In exact form, please repeat the records from their opening line down to the line with "SONAR pin ECHO: 6 -> 9", including that line.

(Revision tracking records)
= Beginning of Section =

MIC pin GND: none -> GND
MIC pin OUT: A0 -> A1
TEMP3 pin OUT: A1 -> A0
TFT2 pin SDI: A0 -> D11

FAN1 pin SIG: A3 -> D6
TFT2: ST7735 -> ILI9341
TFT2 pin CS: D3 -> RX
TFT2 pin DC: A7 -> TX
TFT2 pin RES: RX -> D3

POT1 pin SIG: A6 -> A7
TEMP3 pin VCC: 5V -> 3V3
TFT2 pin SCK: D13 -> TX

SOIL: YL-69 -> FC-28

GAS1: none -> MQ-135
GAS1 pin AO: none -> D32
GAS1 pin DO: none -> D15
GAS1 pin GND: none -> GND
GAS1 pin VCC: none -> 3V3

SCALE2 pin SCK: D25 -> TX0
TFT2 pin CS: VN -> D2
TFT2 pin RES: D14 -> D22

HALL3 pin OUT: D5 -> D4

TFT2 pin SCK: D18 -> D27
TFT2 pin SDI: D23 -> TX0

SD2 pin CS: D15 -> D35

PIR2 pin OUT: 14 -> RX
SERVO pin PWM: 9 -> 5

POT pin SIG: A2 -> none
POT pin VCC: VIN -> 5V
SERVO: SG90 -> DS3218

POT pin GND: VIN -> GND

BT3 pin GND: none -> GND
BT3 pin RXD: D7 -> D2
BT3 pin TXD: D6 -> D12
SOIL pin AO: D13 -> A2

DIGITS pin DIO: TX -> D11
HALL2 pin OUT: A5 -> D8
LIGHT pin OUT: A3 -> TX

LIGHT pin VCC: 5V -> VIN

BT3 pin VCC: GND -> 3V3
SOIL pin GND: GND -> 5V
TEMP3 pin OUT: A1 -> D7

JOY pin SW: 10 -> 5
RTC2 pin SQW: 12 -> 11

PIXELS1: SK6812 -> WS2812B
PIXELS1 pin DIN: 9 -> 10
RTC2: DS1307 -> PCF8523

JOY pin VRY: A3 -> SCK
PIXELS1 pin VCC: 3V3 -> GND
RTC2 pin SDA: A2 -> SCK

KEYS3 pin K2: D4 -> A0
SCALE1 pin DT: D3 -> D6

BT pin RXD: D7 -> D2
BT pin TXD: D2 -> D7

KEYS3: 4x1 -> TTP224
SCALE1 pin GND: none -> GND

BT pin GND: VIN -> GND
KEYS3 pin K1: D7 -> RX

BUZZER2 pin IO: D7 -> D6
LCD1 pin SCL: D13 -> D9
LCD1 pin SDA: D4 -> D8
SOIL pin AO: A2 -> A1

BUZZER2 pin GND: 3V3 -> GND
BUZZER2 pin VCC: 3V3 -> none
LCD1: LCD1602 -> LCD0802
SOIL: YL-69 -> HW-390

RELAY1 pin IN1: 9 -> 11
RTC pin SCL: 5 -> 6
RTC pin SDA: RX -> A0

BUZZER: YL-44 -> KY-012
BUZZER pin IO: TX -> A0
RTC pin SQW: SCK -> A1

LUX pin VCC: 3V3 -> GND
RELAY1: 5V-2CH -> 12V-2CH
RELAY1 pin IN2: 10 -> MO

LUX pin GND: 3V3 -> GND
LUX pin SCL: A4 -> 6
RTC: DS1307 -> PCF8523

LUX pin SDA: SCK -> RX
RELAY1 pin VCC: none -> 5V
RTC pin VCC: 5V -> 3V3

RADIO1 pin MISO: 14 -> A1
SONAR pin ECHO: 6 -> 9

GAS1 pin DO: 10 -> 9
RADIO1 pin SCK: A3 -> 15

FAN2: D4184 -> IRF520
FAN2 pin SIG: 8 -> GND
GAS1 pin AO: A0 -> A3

= End of Section =

TASK RESULT »
MIC pin GND: none -> GND
MIC pin OUT: A0 -> A1
TEMP3 pin OUT: A1 -> A0
TFT2 pin SDI: A0 -> D11

FAN1 pin SIG: A3 -> D6
TFT2: ST7735 -> ILI9341
TFT2 pin CS: D3 -> RX
TFT2 pin DC: A7 -> TX
TFT2 pin RES: RX -> D3

POT1 pin SIG: A6 -> A7
TEMP3 pin VCC: 5V -> 3V3
TFT2 pin SCK: D13 -> TX

SOIL: YL-69 -> FC-28

GAS1: none -> MQ-135
GAS1 pin AO: none -> D32
GAS1 pin DO: none -> D15
GAS1 pin GND: none -> GND
GAS1 pin VCC: none -> 3V3

SCALE2 pin SCK: D25 -> TX0
TFT2 pin CS: VN -> D2
TFT2 pin RES: D14 -> D22

HALL3 pin OUT: D5 -> D4

TFT2 pin SCK: D18 -> D27
TFT2 pin SDI: D23 -> TX0

SD2 pin CS: D15 -> D35

PIR2 pin OUT: 14 -> RX
SERVO pin PWM: 9 -> 5

POT pin SIG: A2 -> none
POT pin VCC: VIN -> 5V
SERVO: SG90 -> DS3218

POT pin GND: VIN -> GND

BT3 pin GND: none -> GND
BT3 pin RXD: D7 -> D2
BT3 pin TXD: D6 -> D12
SOIL pin AO: D13 -> A2

DIGITS pin DIO: TX -> D11
HALL2 pin OUT: A5 -> D8
LIGHT pin OUT: A3 -> TX

LIGHT pin VCC: 5V -> VIN

BT3 pin VCC: GND -> 3V3
SOIL pin GND: GND -> 5V
TEMP3 pin OUT: A1 -> D7

JOY pin SW: 10 -> 5
RTC2 pin SQW: 12 -> 11

PIXELS1: SK6812 -> WS2812B
PIXELS1 pin DIN: 9 -> 10
RTC2: DS1307 -> PCF8523

JOY pin VRY: A3 -> SCK
PIXELS1 pin VCC: 3V3 -> GND
RTC2 pin SDA: A2 -> SCK

KEYS3 pin K2: D4 -> A0
SCALE1 pin DT: D3 -> D6

BT pin RXD: D7 -> D2
BT pin TXD: D2 -> D7

KEYS3: 4x1 -> TTP224
SCALE1 pin GND: none -> GND

BT pin GND: VIN -> GND
KEYS3 pin K1: D7 -> RX

BUZZER2 pin IO: D7 -> D6
LCD1 pin SCL: D13 -> D9
LCD1 pin SDA: D4 -> D8
SOIL pin AO: A2 -> A1

BUZZER2 pin GND: 3V3 -> GND
BUZZER2 pin VCC: 3V3 -> none
LCD1: LCD1602 -> LCD0802
SOIL: YL-69 -> HW-390

RELAY1 pin IN1: 9 -> 11
RTC pin SCL: 5 -> 6
RTC pin SDA: RX -> A0

BUZZER: YL-44 -> KY-012
BUZZER pin IO: TX -> A0
RTC pin SQW: SCK -> A1

LUX pin VCC: 3V3 -> GND
RELAY1: 5V-2CH -> 12V-2CH
RELAY1 pin IN2: 10 -> MO

LUX pin GND: 3V3 -> GND
LUX pin SCL: A4 -> 6
RTC: DS1307 -> PCF8523

LUX pin SDA: SCK -> RX
RELAY1 pin VCC: none -> 5V
RTC pin VCC: 5V -> 3V3

RADIO1 pin MISO: 14 -> A1
SONAR pin ECHO: 6 -> 9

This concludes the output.